▶ Work item
Reproduce word for word the lines of the listing from the first one through the one with "(120, 109) = (69, 354): yellow lemon -> none", omitting every picture.

^^^^

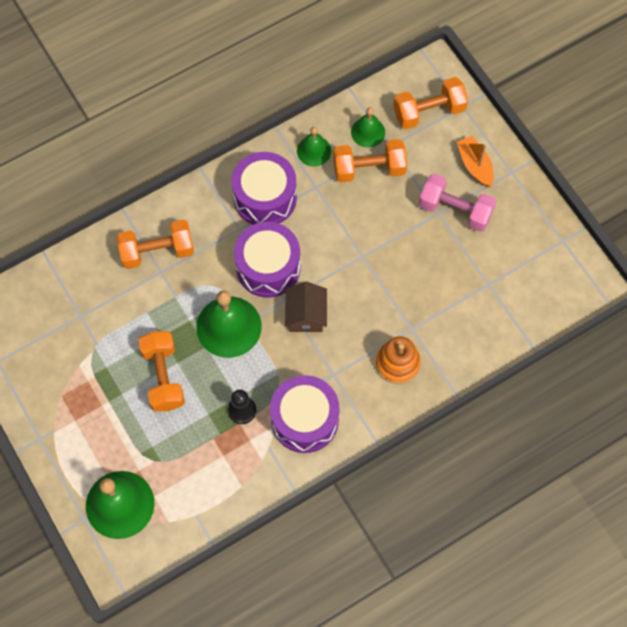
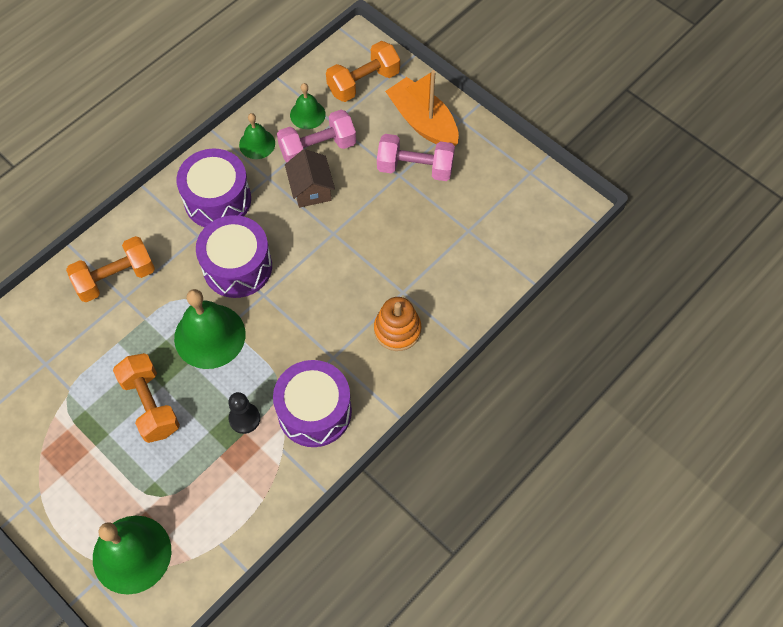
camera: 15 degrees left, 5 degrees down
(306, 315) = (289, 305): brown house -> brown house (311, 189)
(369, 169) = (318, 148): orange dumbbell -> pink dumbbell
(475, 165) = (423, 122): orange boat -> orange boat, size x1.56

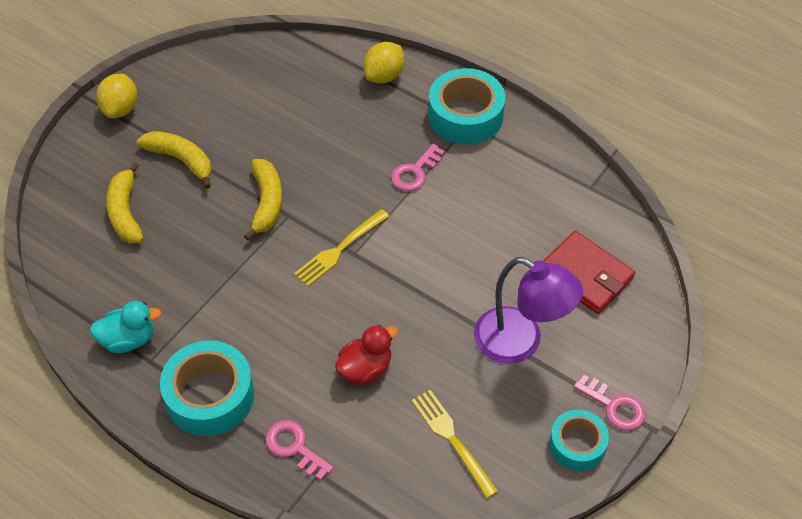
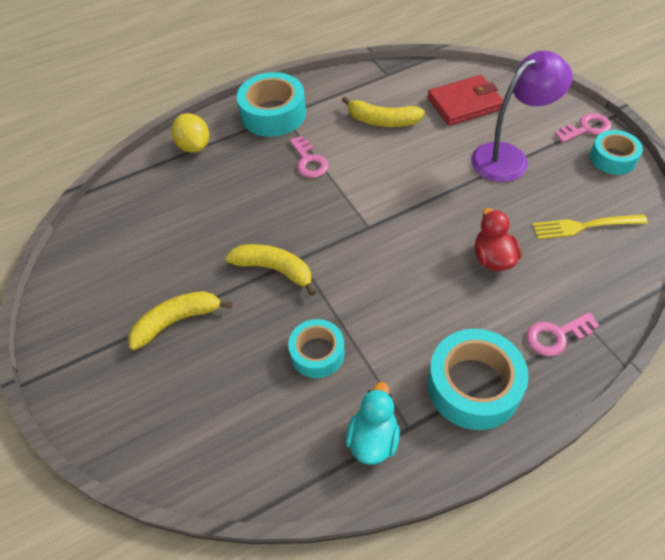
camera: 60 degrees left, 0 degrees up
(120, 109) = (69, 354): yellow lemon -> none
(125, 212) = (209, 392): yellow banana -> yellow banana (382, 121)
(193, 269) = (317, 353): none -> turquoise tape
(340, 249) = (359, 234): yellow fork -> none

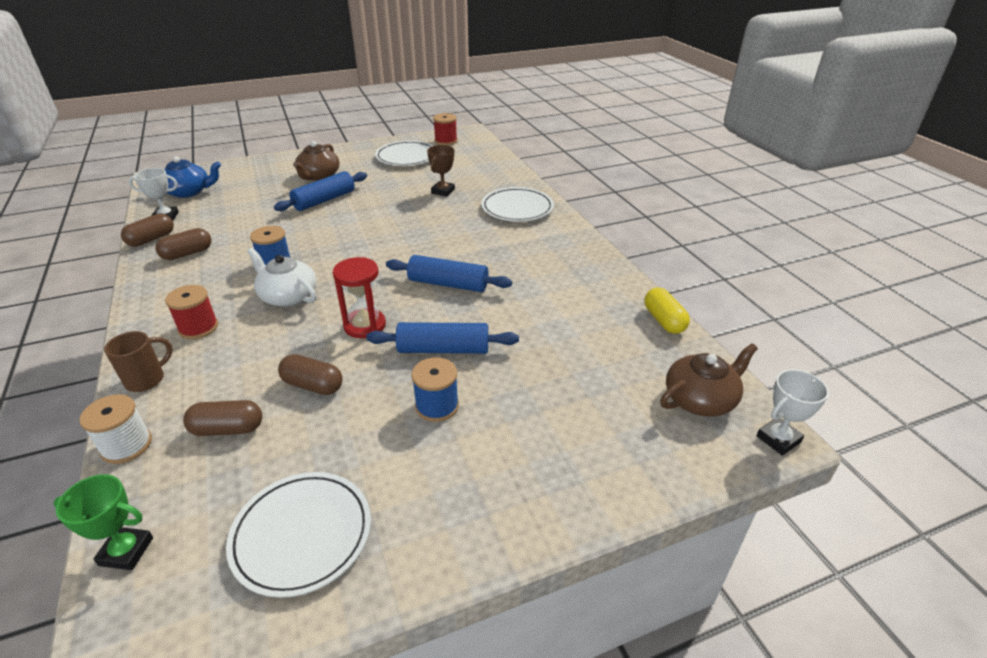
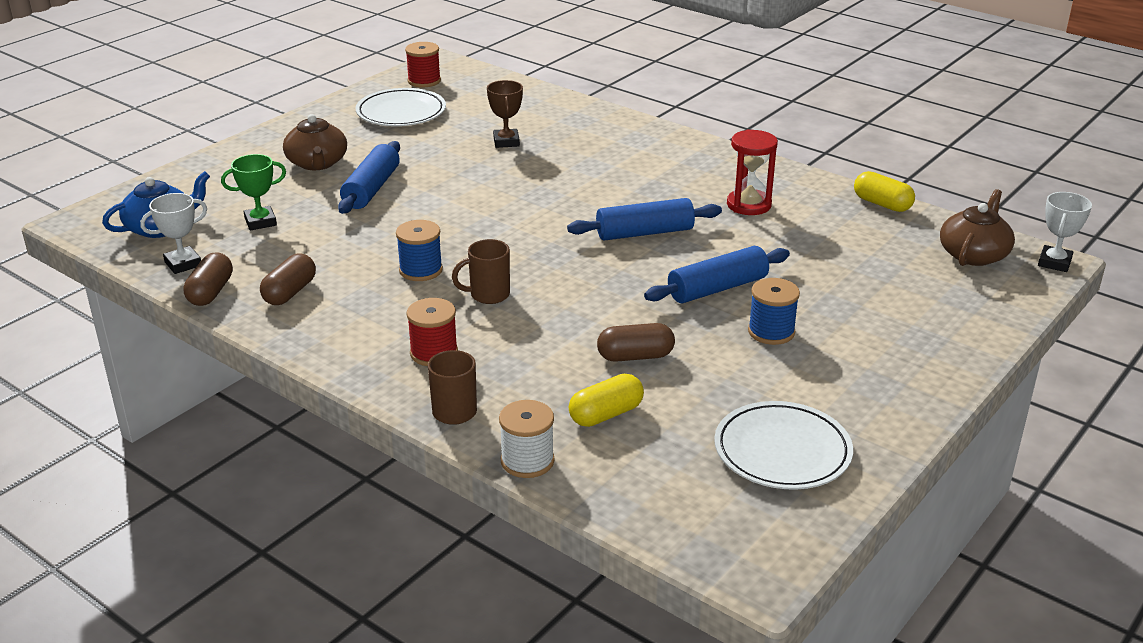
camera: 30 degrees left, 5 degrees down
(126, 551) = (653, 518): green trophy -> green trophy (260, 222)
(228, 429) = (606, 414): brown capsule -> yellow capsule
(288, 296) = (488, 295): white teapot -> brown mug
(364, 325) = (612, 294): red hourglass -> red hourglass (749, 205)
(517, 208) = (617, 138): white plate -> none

^^^^

▶ Written response
camera: 15 degrees left, 5 degrees down
(306, 315) = (289, 305): brown house -> brown house (311, 189)
(369, 169) = (318, 148): orange dumbbell -> pink dumbbell
(475, 165) = (423, 122): orange boat -> orange boat, size x1.56

camera: 60 degrees left, 0 degrees up
(120, 109) = (69, 354): yellow lemon -> none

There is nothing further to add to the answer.